* DATASET RECORDS *
◇ ◇ ◇ ◇ ◇

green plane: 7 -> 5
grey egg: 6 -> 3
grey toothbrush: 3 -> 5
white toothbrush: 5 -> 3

◇ ◇ ◇ ◇ ◇

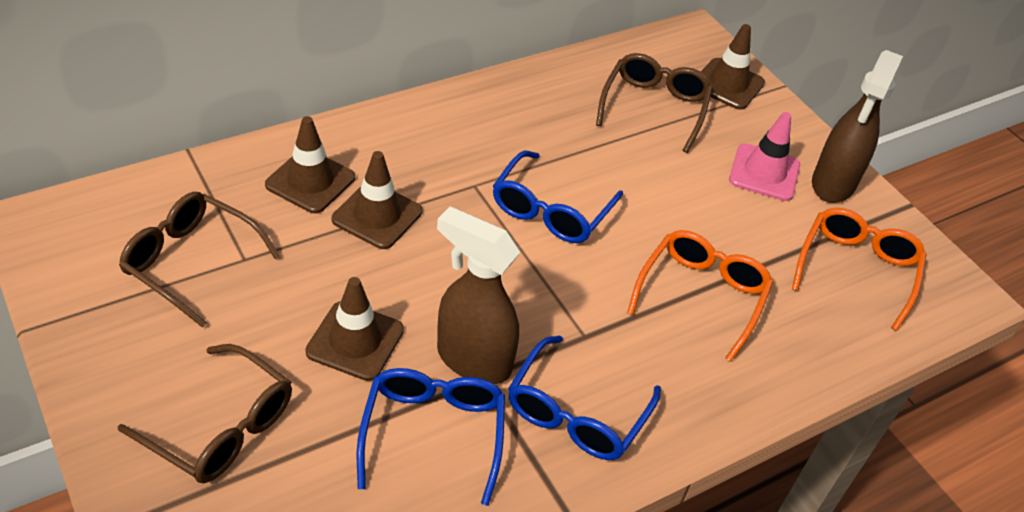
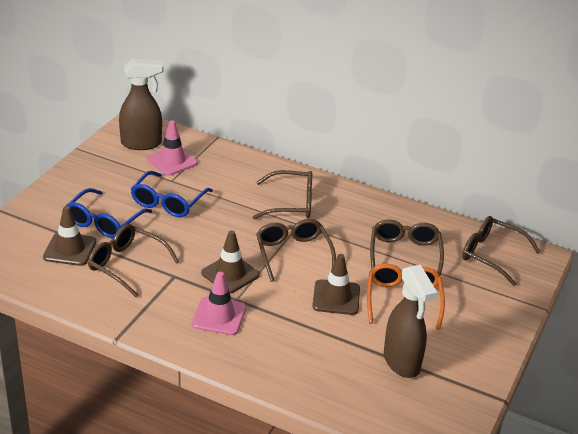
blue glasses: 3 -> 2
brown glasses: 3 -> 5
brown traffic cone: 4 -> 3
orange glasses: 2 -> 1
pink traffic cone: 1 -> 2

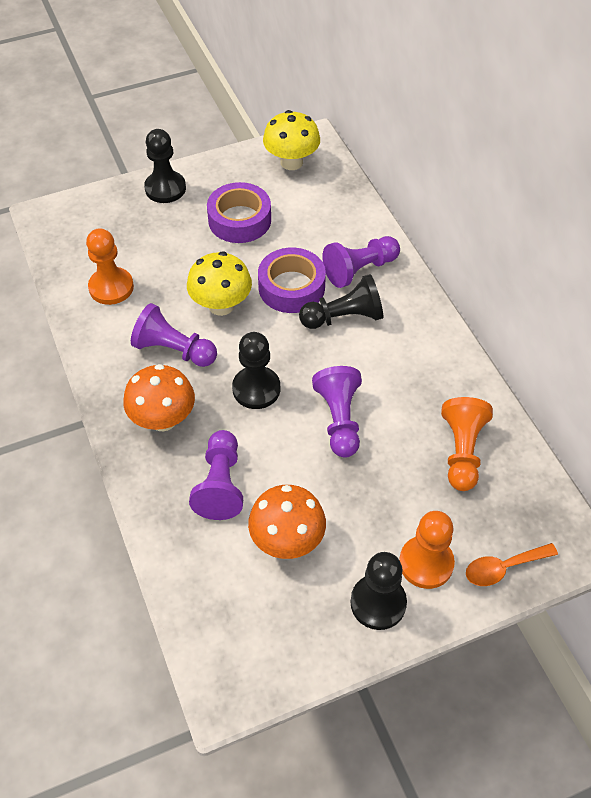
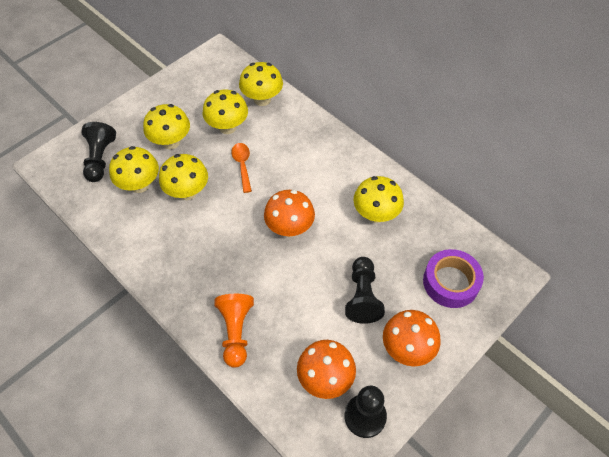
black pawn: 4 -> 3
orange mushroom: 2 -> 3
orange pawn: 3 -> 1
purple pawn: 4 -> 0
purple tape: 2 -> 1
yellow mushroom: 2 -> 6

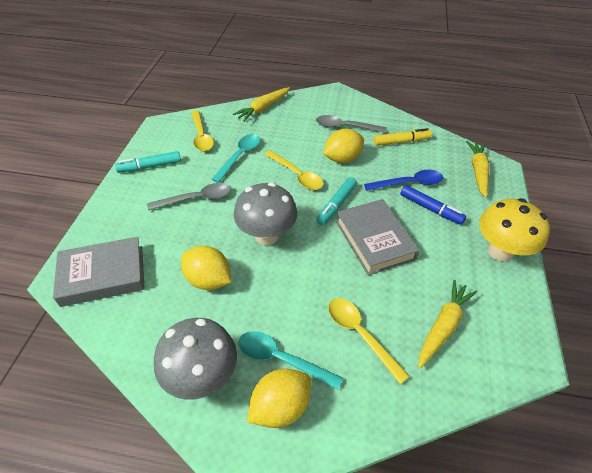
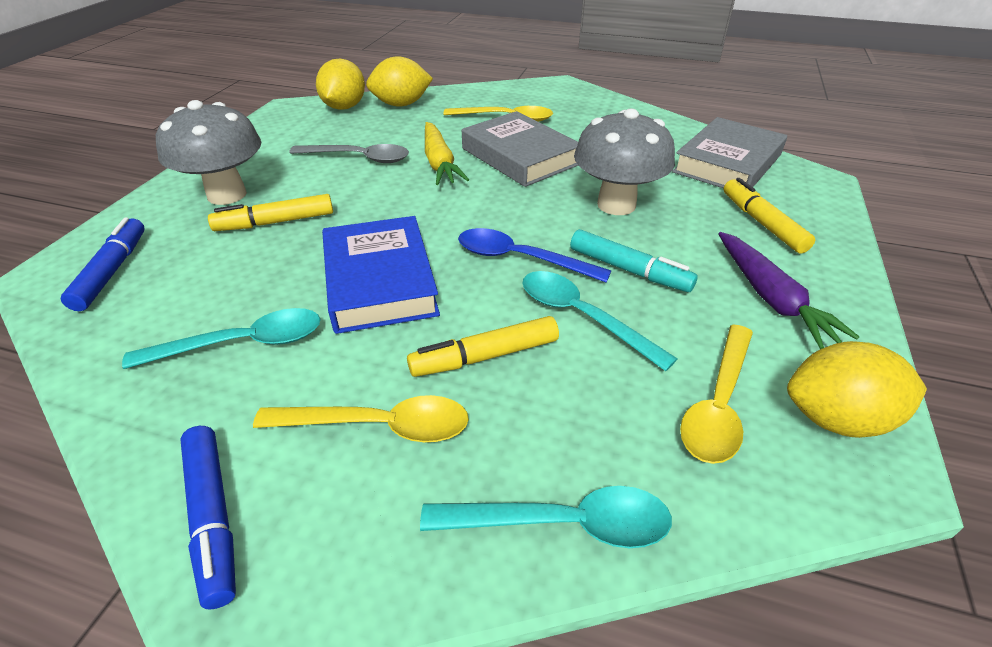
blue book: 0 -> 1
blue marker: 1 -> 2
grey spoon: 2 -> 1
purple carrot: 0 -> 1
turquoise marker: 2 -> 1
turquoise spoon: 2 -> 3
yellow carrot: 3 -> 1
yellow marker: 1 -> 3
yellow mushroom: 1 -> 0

◇ ◇ ◇ ◇ ◇

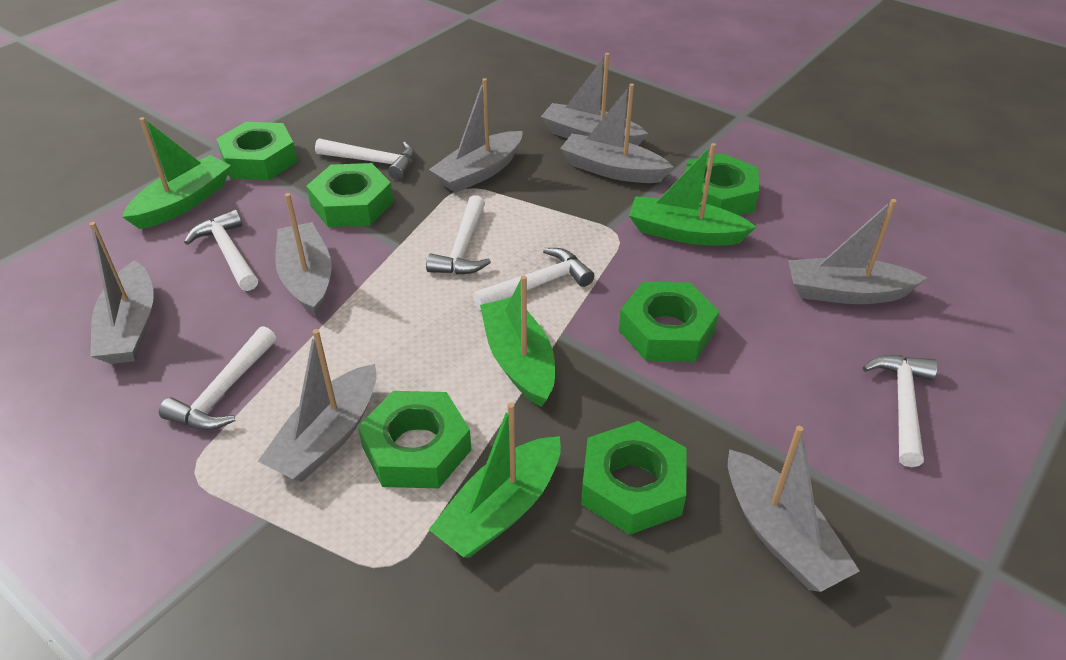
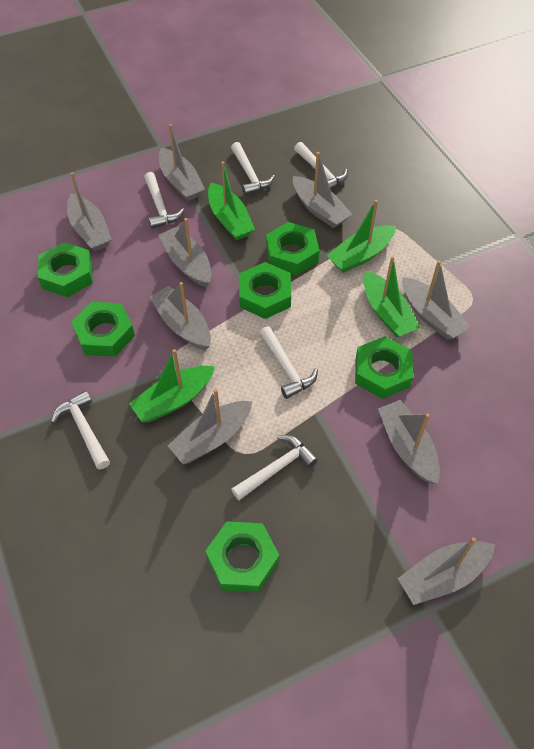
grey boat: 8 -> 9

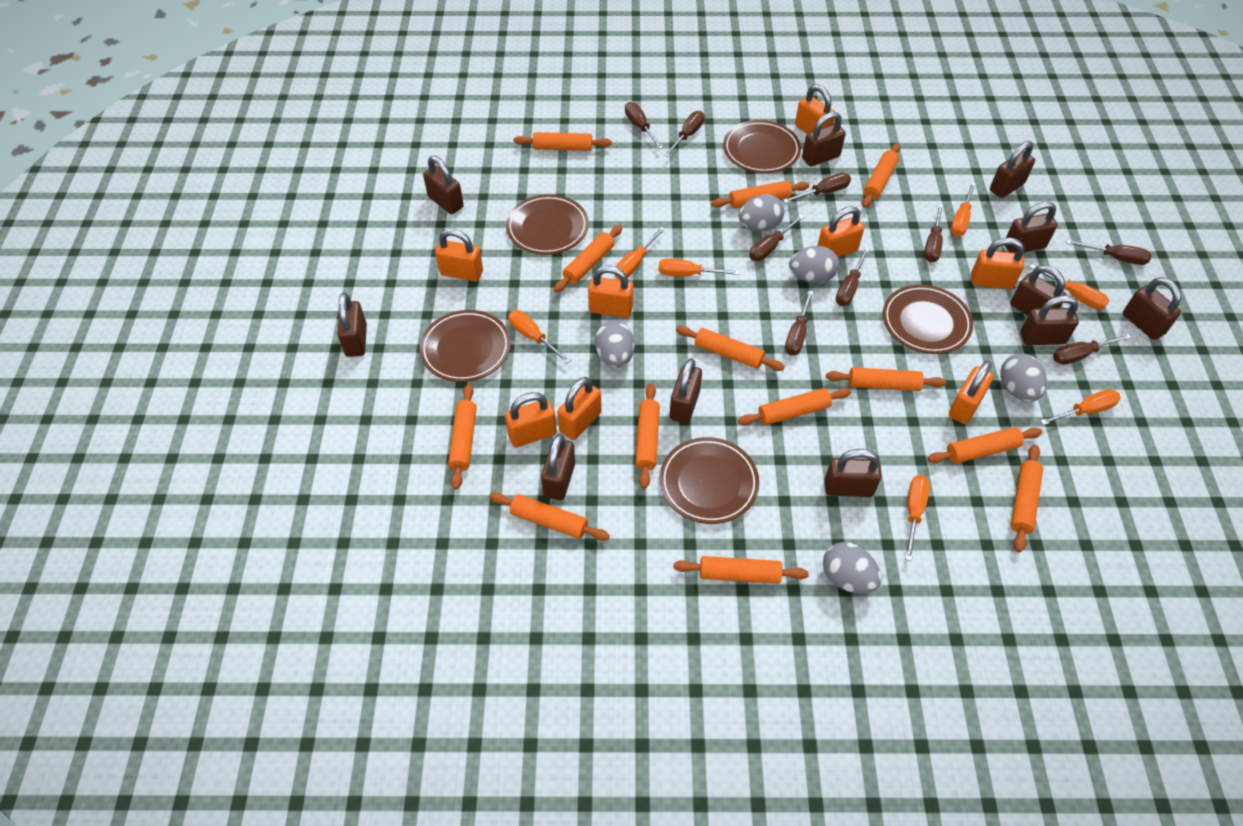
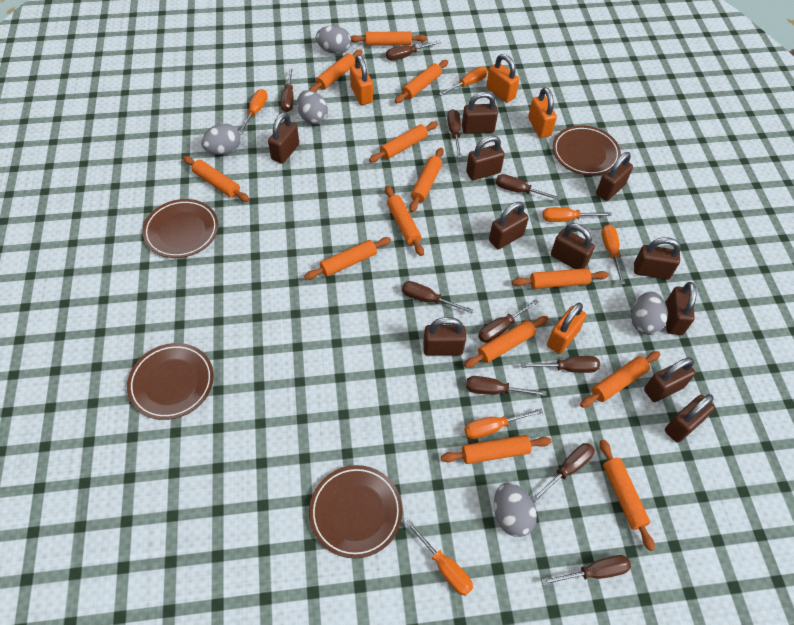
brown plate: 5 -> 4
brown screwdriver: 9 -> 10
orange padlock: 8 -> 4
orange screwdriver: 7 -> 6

◇ ◇ ◇ ◇ ◇

* EXERCISE REQUIREMENTS *
Once you reach the line with "green plane: 7 -> 5" in the data above, copy it and every line after it exactly, up to and including the line with "white toothbrush: 5 -> 3".

* EXERCISE RESULT *
green plane: 7 -> 5
grey egg: 6 -> 3
grey toothbrush: 3 -> 5
white toothbrush: 5 -> 3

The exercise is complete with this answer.